▶ _DATASET_

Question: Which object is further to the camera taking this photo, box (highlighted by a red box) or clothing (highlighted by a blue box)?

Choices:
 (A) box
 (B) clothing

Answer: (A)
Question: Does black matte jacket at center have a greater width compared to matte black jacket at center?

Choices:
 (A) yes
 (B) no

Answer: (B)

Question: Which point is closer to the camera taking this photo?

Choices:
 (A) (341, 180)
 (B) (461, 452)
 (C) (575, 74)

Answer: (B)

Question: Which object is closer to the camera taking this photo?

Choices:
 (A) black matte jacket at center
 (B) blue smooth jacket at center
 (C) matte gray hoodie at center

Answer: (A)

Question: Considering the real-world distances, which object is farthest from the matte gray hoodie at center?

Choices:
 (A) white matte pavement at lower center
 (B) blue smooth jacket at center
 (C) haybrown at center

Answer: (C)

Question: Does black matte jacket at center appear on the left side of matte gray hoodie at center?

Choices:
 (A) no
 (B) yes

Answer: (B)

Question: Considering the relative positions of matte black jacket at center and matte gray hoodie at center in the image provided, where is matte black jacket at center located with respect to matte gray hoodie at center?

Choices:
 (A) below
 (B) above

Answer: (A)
---
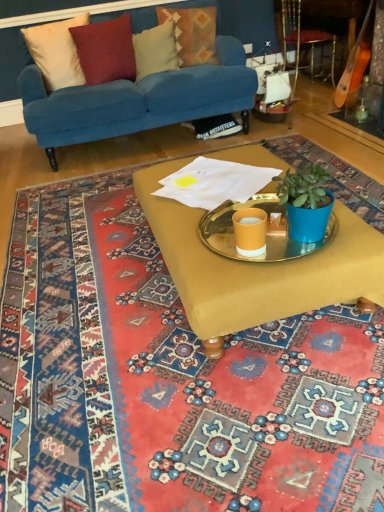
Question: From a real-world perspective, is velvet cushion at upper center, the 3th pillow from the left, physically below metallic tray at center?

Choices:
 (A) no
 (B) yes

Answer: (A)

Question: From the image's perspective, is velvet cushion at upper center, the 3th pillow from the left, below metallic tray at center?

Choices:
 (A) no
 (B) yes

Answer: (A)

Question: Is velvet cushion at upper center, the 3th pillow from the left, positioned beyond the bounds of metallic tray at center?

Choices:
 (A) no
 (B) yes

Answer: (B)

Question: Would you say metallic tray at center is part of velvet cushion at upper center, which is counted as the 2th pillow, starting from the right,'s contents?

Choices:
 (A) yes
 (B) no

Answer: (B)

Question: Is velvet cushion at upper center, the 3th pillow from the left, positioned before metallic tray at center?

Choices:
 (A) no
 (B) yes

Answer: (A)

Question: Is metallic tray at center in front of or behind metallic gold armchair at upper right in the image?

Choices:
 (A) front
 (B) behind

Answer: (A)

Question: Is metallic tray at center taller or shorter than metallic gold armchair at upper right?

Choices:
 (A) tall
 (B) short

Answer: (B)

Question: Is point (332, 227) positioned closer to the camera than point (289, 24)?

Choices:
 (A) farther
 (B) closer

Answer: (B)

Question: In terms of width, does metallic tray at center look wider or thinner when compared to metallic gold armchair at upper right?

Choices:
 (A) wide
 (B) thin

▶ _DIRECTIONS_
Print the lines of the records above word for word, starting at the line that contains "before metallic tray at center?" and ending at the line that contains "Question: Is metallic tray at center taller".

▶ _PROBLEM SOLUTION_
Question: Is velvet cushion at upper center, the 3th pillow from the left, positioned before metallic tray at center?

Choices:
 (A) no
 (B) yes

Answer: (A)

Question: Is metallic tray at center in front of or behind metallic gold armchair at upper right in the image?

Choices:
 (A) front
 (B) behind

Answer: (A)

Question: Is metallic tray at center taller or shorter than metallic gold armchair at upper right?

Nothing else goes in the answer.